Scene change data
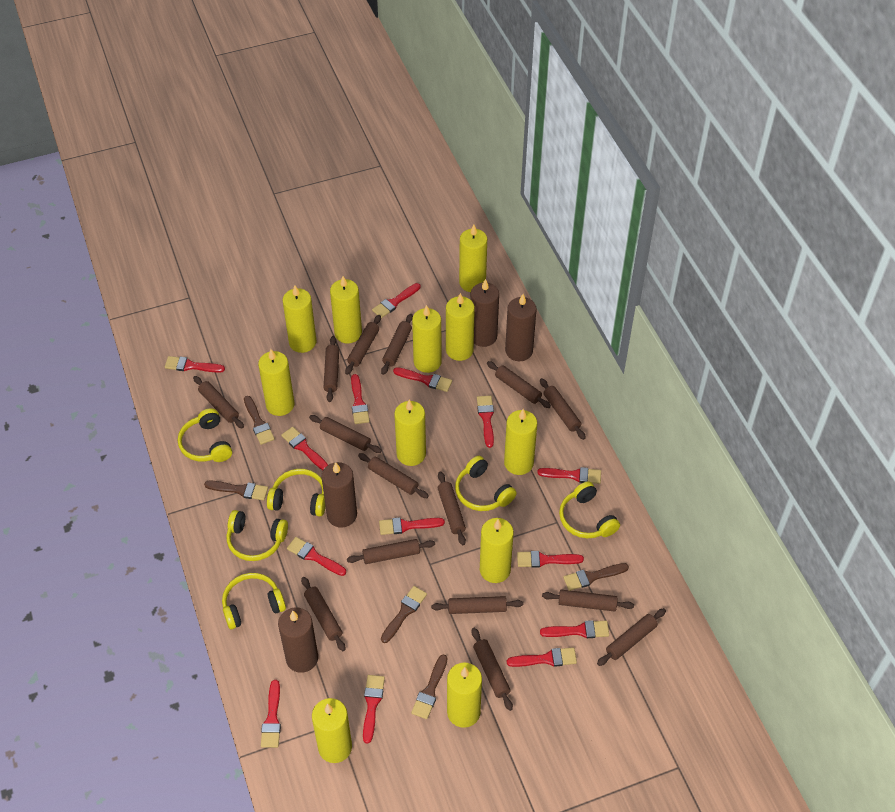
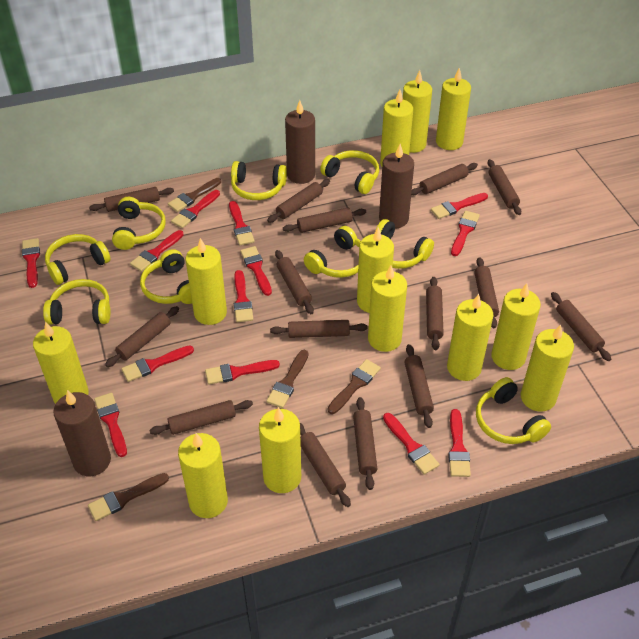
brown brush: 5 -> 4
brown candle: 4 -> 3
red brush: 14 -> 13
yellow candle: 11 -> 12
yellow headphones: 6 -> 9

WHAT YOU WILL DO
Skip every image and output the remaining records exactly.

SOLUTION FOR THIS EXERCISE
brown brush: 5 -> 4
brown candle: 4 -> 3
red brush: 14 -> 13
yellow candle: 11 -> 12
yellow headphones: 6 -> 9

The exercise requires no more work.